* [Aim of the exercise]:
Without including the pictures, copy each line below exactly as it reads.

[Start of section]

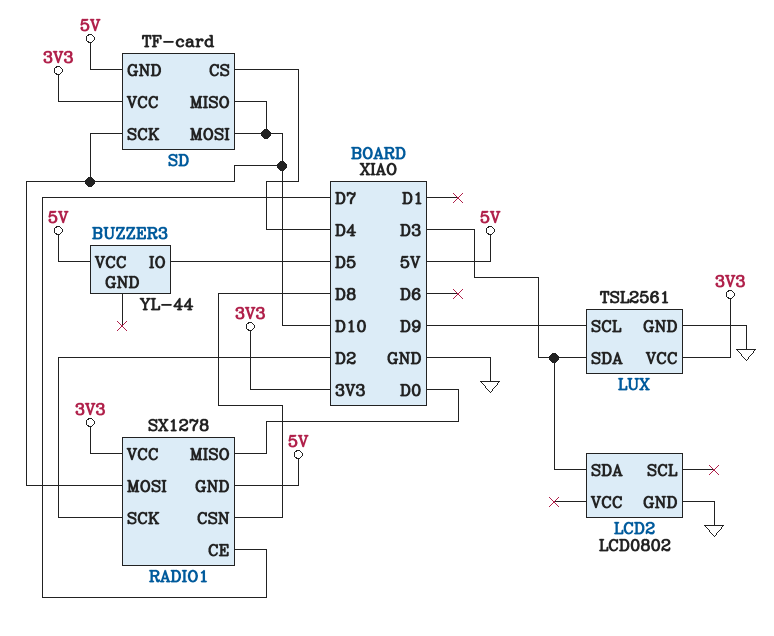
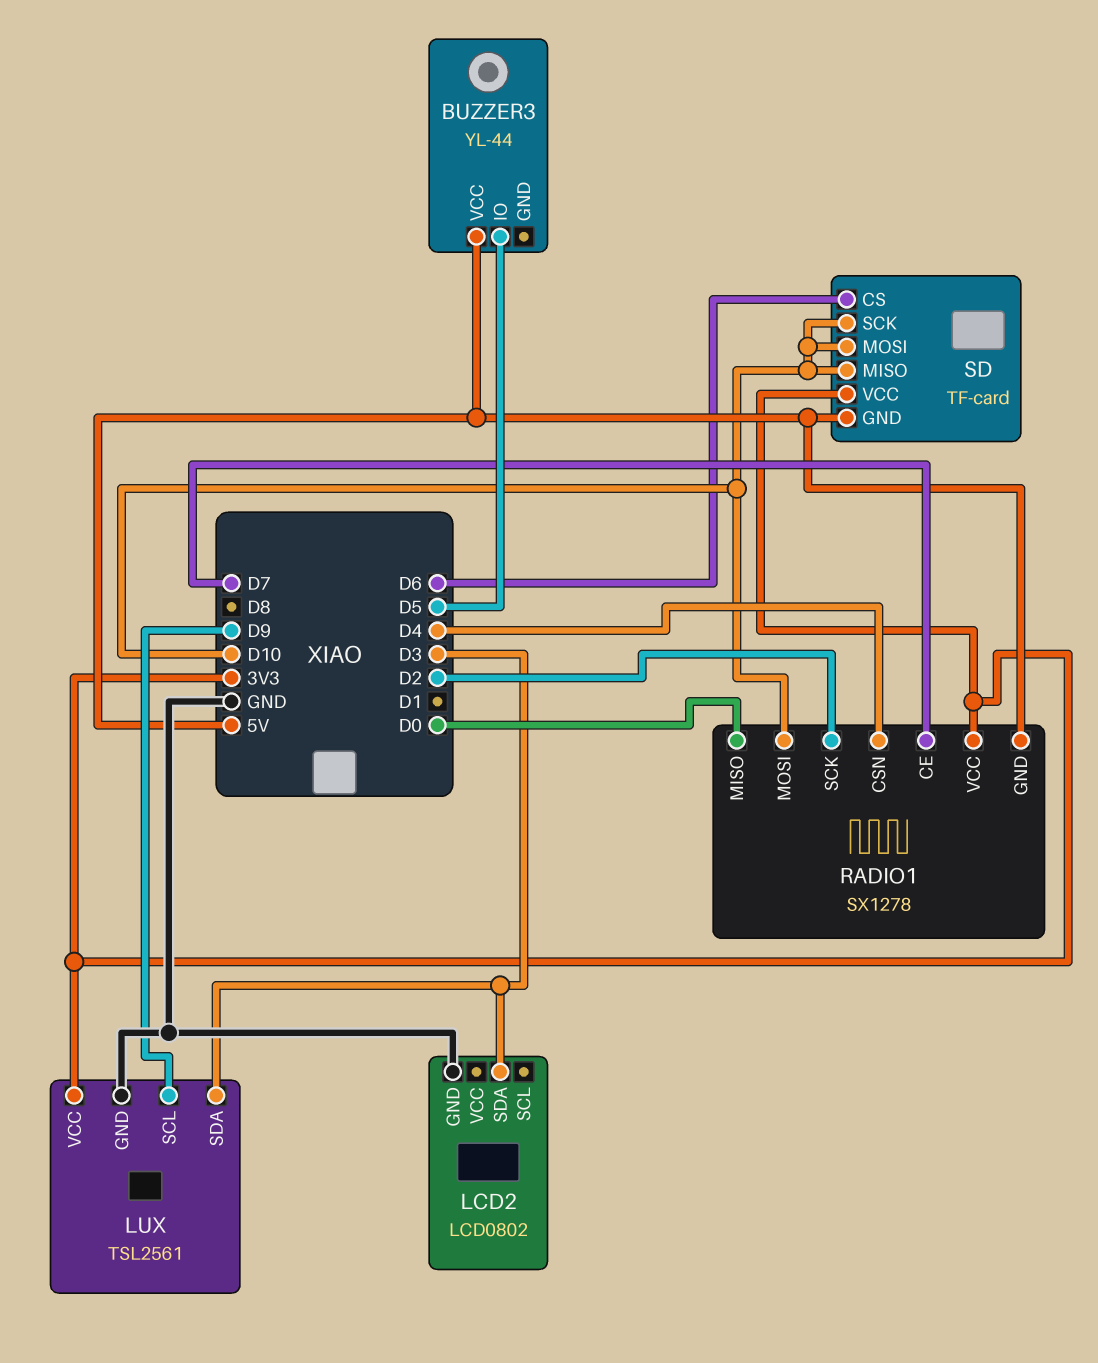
RADIO1 pin CSN: D8 -> D4
SD pin CS: D4 -> D6

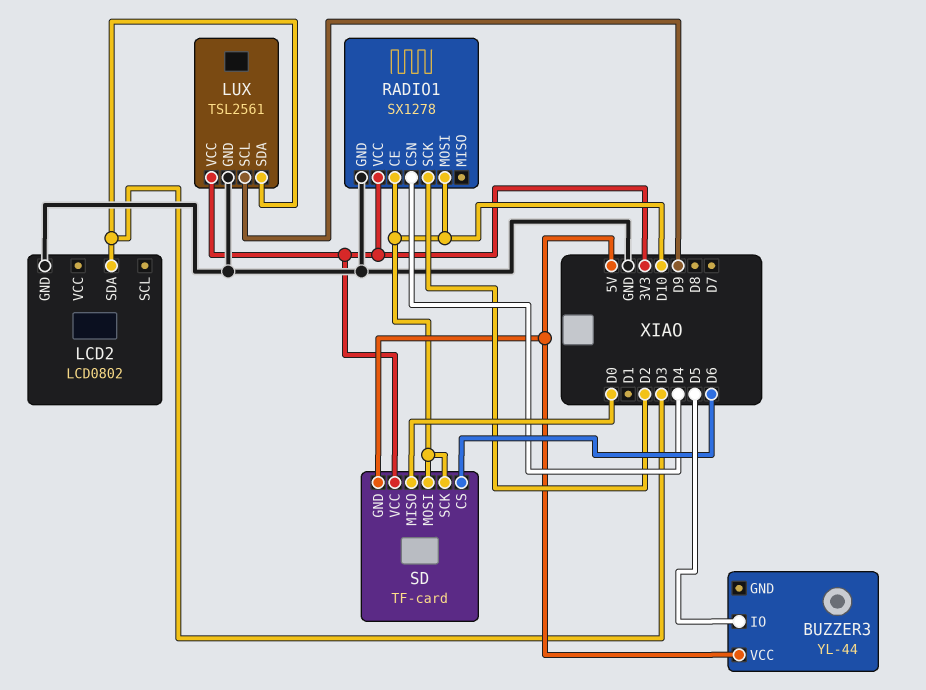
RADIO1 pin CE: D7 -> D10
RADIO1 pin GND: 5V -> GND
RADIO1 pin MISO: D0 -> none
SD pin MISO: D10 -> D0

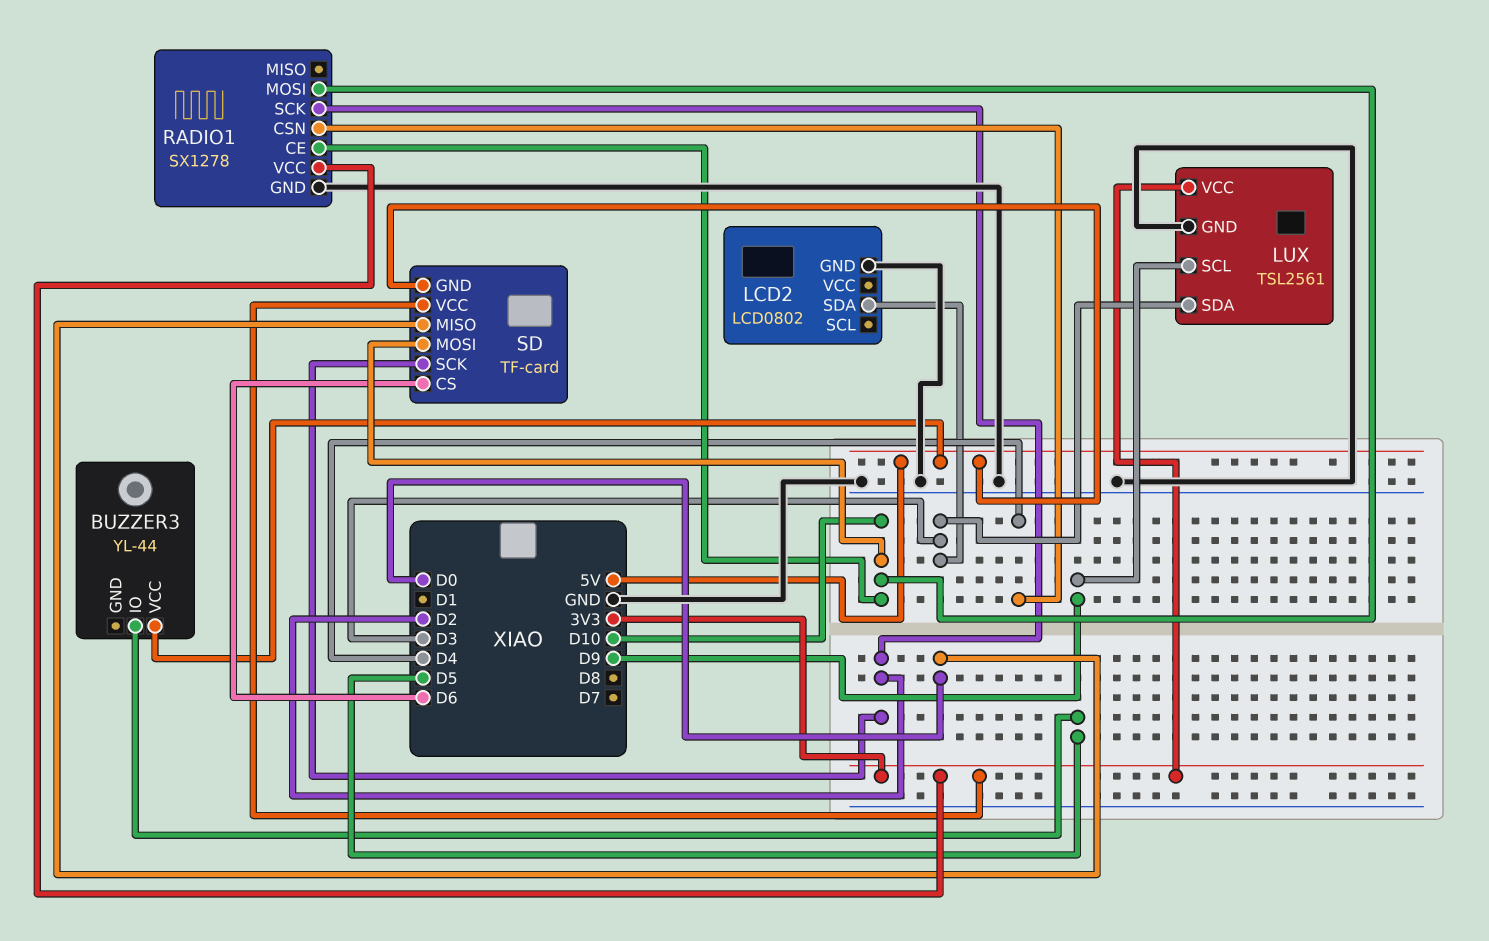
SD pin SCK: D10 -> D2

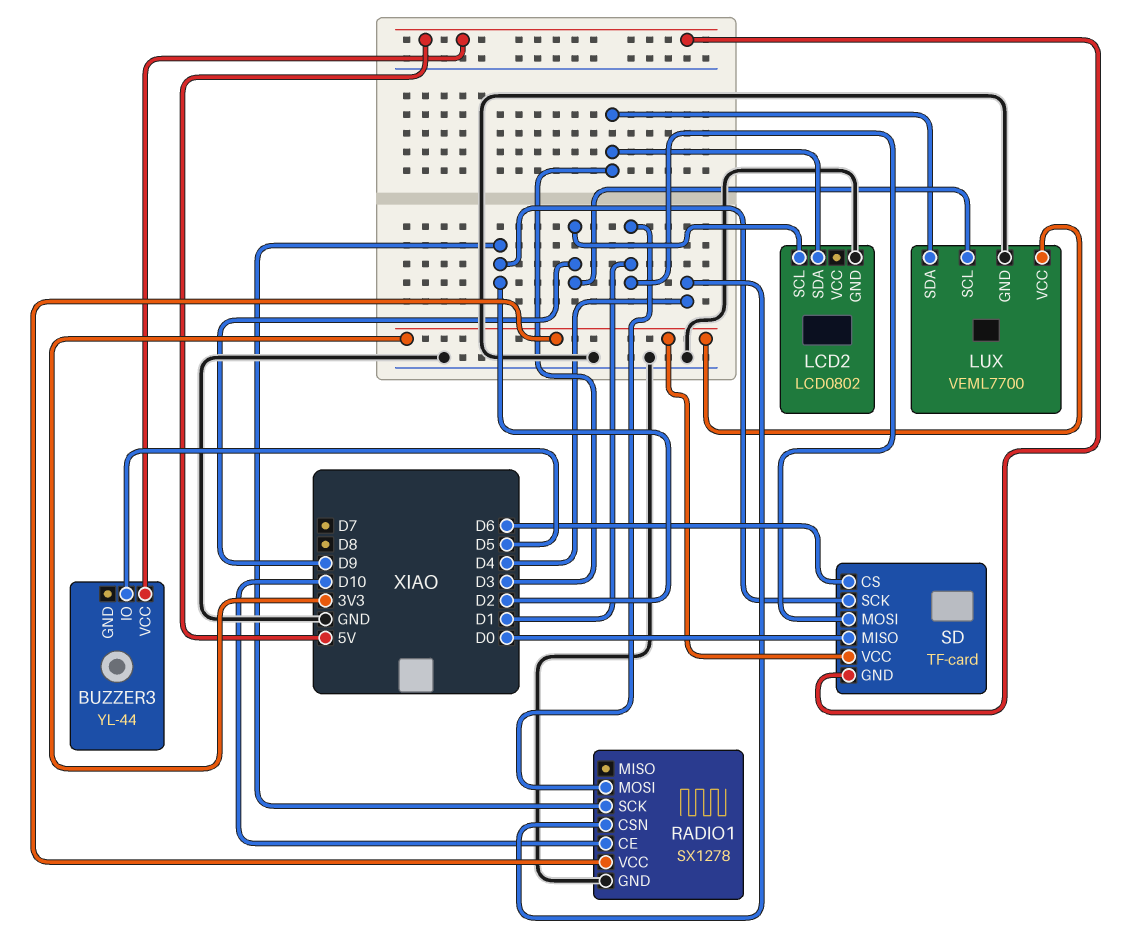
LCD2 pin SCL: none -> D9
LUX: TSL2561 -> VEML7700
RADIO1 pin MOSI: D10 -> D1
SD pin MOSI: D10 -> D1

[End of section]

* [Written solution]:
RADIO1 pin CSN: D8 -> D4
SD pin CS: D4 -> D6

RADIO1 pin CE: D7 -> D10
RADIO1 pin GND: 5V -> GND
RADIO1 pin MISO: D0 -> none
SD pin MISO: D10 -> D0

SD pin SCK: D10 -> D2

LCD2 pin SCL: none -> D9
LUX: TSL2561 -> VEML7700
RADIO1 pin MOSI: D10 -> D1
SD pin MOSI: D10 -> D1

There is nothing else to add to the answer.